Task details: Only the lines from the one with "orange pyramid [144,142,264,237] -> none" through the end of the data are wanted, copied exactly.

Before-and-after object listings
-=-=-

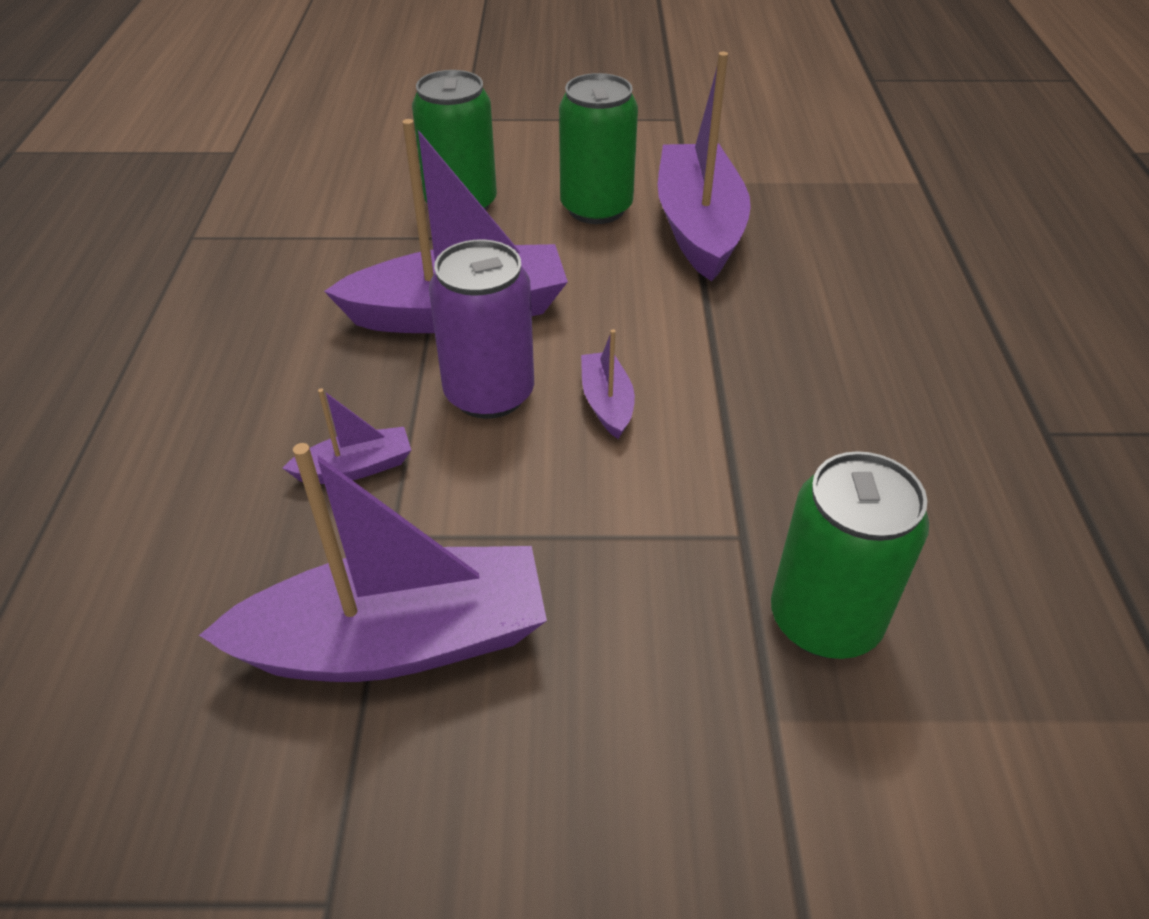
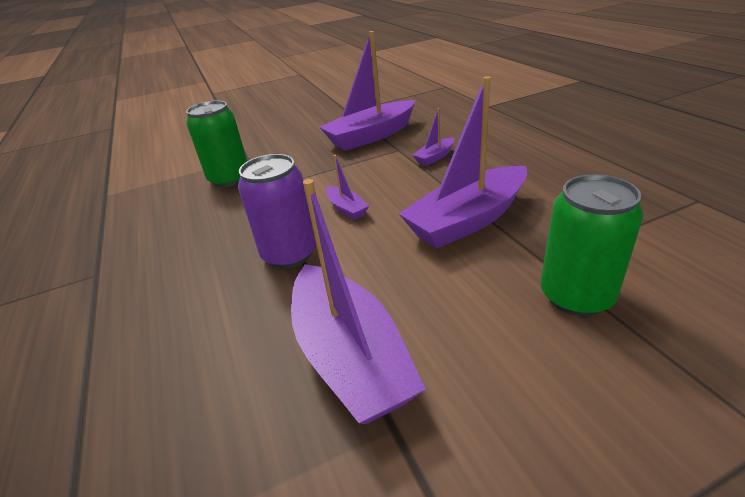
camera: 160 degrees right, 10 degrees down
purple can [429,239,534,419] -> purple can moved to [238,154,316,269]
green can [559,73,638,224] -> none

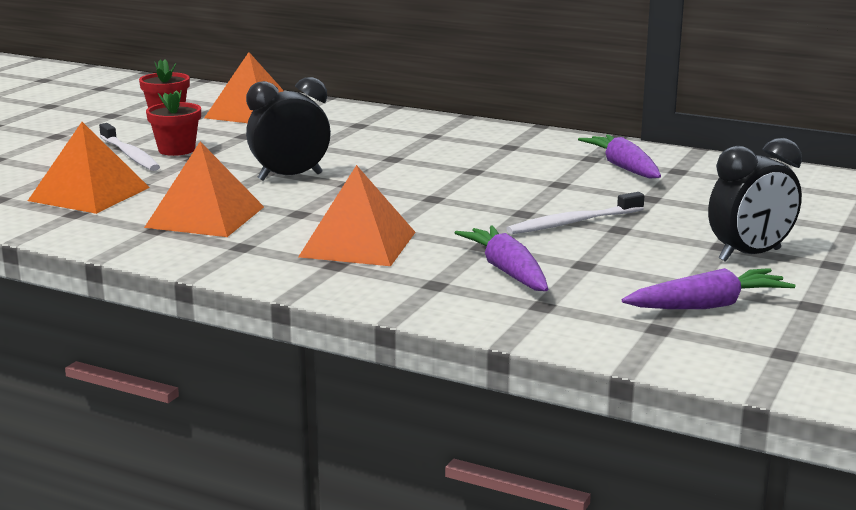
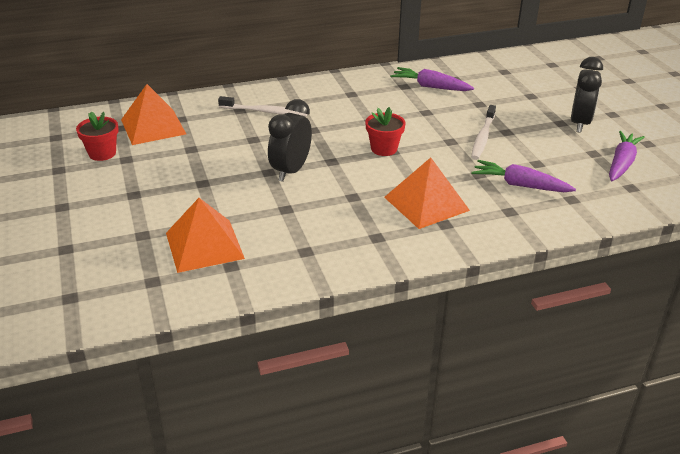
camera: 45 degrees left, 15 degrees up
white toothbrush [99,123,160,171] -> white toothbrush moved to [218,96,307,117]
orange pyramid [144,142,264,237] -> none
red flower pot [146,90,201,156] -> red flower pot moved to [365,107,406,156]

-=-=-

Answer for the task:
orange pyramid [144,142,264,237] -> none
red flower pot [146,90,201,156] -> red flower pot moved to [365,107,406,156]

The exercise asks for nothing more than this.